§ Supplied records:
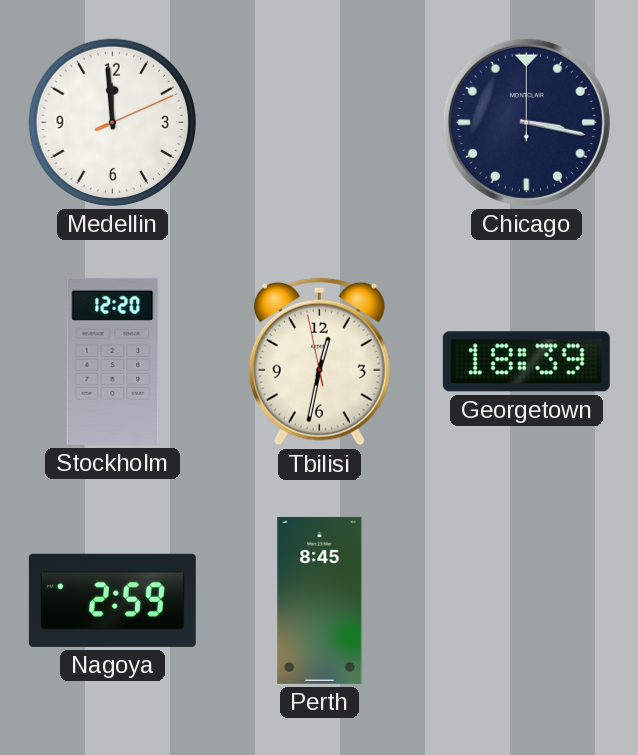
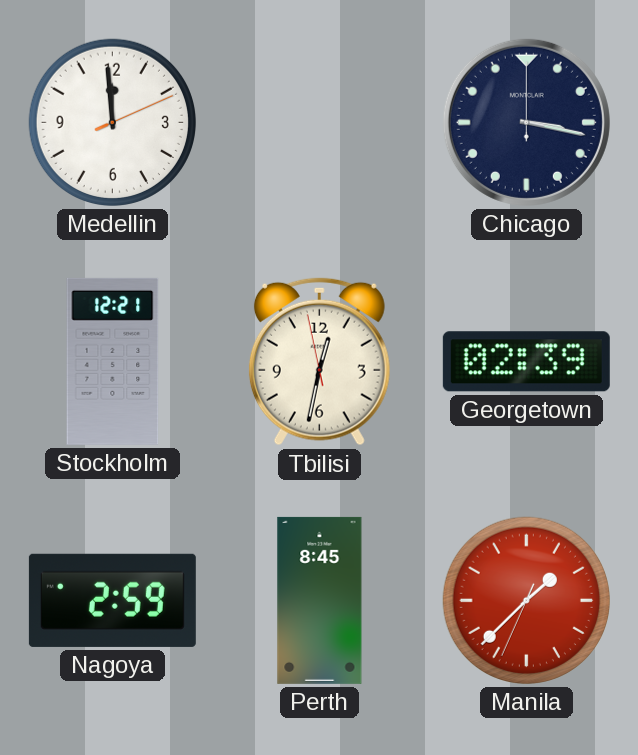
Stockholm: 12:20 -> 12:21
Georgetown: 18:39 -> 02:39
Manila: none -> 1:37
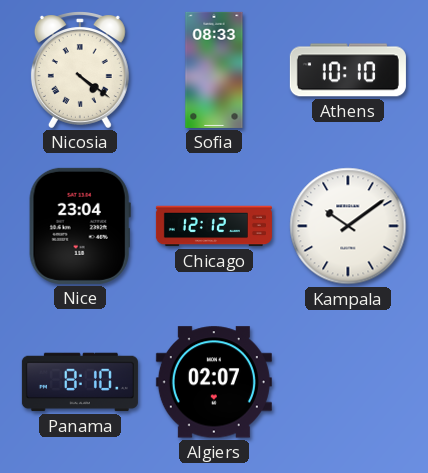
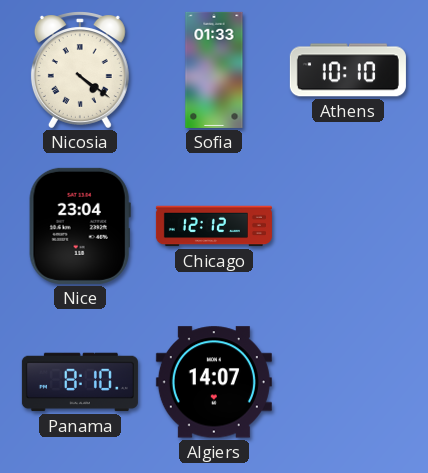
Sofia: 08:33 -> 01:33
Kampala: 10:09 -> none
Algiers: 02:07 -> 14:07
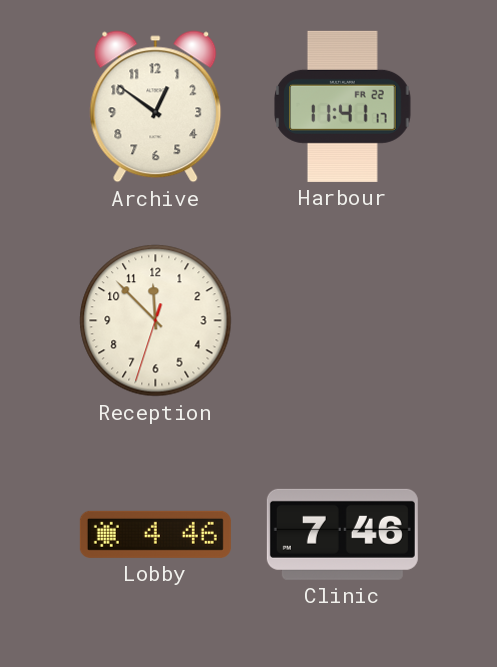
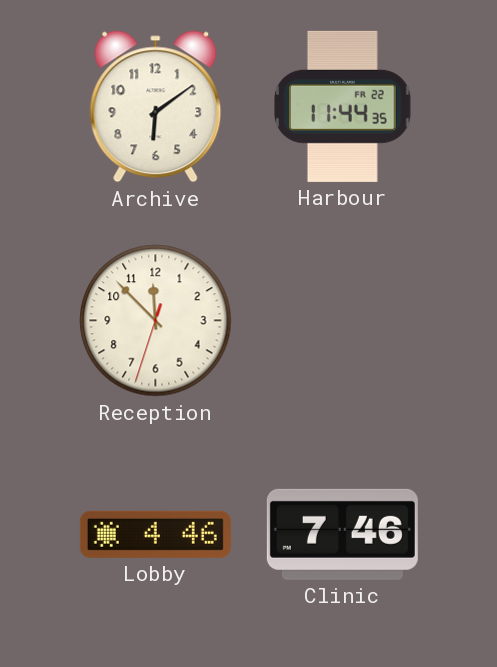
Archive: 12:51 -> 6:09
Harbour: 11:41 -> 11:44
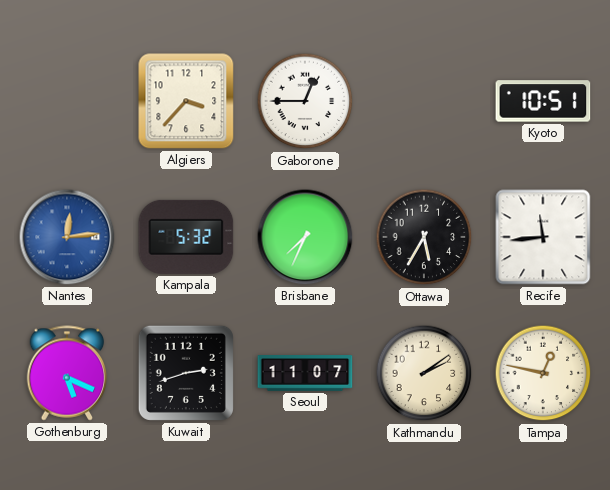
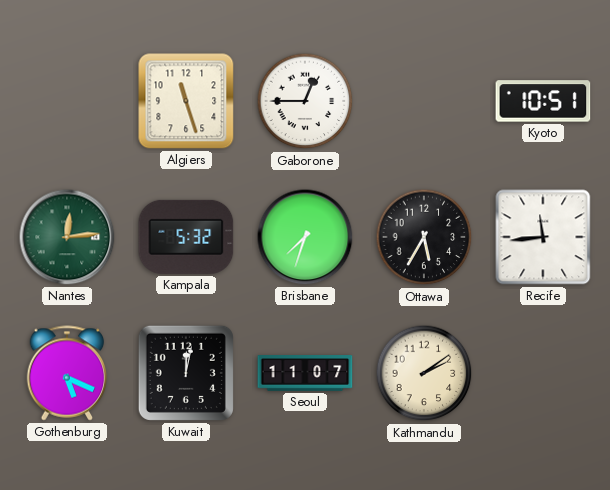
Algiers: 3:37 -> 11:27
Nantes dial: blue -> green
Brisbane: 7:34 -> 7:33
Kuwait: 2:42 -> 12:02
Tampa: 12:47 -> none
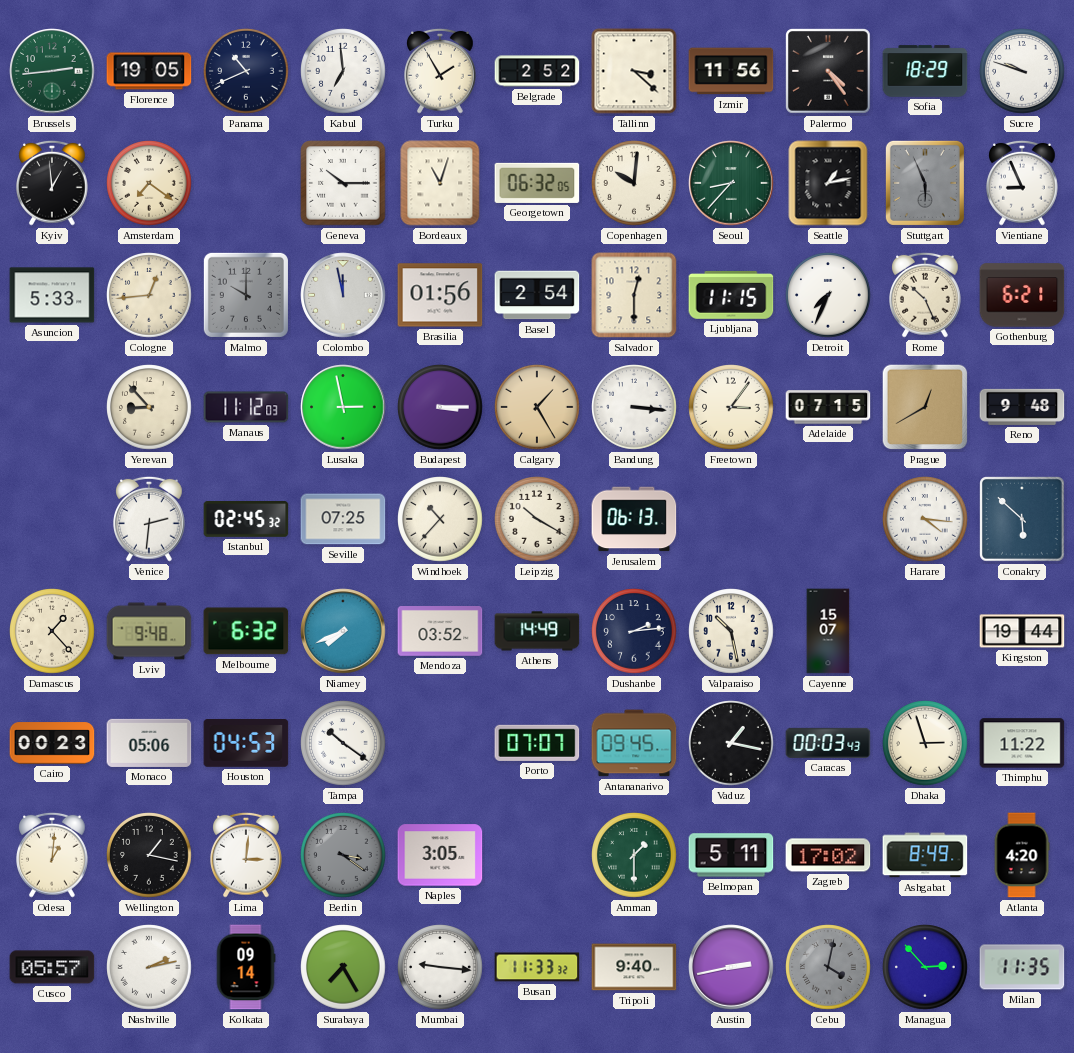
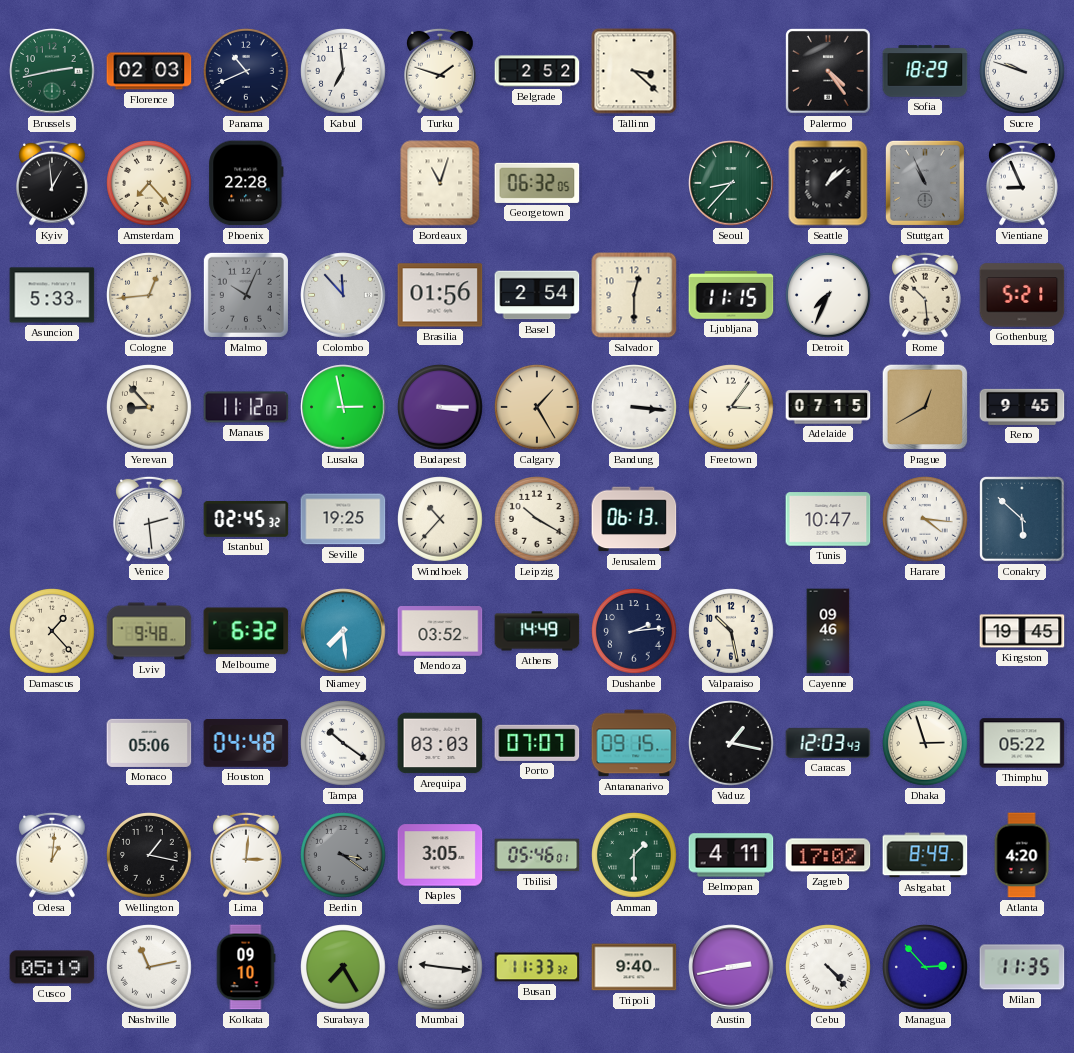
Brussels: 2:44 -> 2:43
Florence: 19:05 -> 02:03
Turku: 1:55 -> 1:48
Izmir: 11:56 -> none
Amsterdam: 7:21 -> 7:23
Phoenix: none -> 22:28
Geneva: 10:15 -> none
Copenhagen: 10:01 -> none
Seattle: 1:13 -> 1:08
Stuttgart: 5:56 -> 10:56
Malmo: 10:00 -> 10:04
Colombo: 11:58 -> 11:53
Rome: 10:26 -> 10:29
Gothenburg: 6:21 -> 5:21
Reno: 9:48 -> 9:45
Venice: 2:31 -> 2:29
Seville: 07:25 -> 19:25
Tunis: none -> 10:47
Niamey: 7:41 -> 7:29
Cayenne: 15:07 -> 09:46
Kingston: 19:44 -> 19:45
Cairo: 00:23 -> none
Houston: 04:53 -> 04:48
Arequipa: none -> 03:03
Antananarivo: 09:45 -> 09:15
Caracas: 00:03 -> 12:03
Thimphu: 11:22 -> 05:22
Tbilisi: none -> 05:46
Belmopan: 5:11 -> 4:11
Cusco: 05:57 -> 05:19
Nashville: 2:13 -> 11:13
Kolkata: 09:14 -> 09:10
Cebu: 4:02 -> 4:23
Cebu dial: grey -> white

§ Set exercise:
Arrange every line of the material above as a JSON list of strings, one string per line, with blank lines skipped. Leave the pictures out of the answer.

§ Solution to this task:
[
  "Stockholm: 12:20 -> 12:21",
  "Georgetown: 18:39 -> 02:39",
  "Manila: none -> 1:37",
  "Sofia: 08:33 -> 01:33",
  "Kampala: 10:09 -> none",
  "Algiers: 02:07 -> 14:07",
  "Archive: 12:51 -> 6:09",
  "Harbour: 11:41 -> 11:44",
  "Algiers: 3:37 -> 11:27",
  "Nantes dial: blue -> green",
  "Brisbane: 7:34 -> 7:33",
  "Kuwait: 2:42 -> 12:02",
  "Tampa: 12:47 -> none",
  "Brussels: 2:44 -> 2:43",
  "Florence: 19:05 -> 02:03",
  "Turku: 1:55 -> 1:48",
  "Izmir: 11:56 -> none",
  "Amsterdam: 7:21 -> 7:23",
  "Phoenix: none -> 22:28",
  "Geneva: 10:15 -> none",
  "Copenhagen: 10:01 -> none",
  "Seattle: 1:13 -> 1:08",
  "Stuttgart: 5:56 -> 10:56",
  "Malmo: 10:00 -> 10:04",
  "Colombo: 11:58 -> 11:53",
  "Rome: 10:26 -> 10:29",
  "Gothenburg: 6:21 -> 5:21",
  "Reno: 9:48 -> 9:45",
  "Venice: 2:31 -> 2:29",
  "Seville: 07:25 -> 19:25",
  "Tunis: none -> 10:47",
  "Niamey: 7:41 -> 7:29",
  "Cayenne: 15:07 -> 09:46",
  "Kingston: 19:44 -> 19:45",
  "Cairo: 00:23 -> none",
  "Houston: 04:53 -> 04:48",
  "Arequipa: none -> 03:03",
  "Antananarivo: 09:45 -> 09:15",
  "Caracas: 00:03 -> 12:03",
  "Thimphu: 11:22 -> 05:22",
  "Tbilisi: none -> 05:46",
  "Belmopan: 5:11 -> 4:11",
  "Cusco: 05:57 -> 05:19",
  "Nashville: 2:13 -> 11:13",
  "Kolkata: 09:14 -> 09:10",
  "Cebu: 4:02 -> 4:23",
  "Cebu dial: grey -> white"
]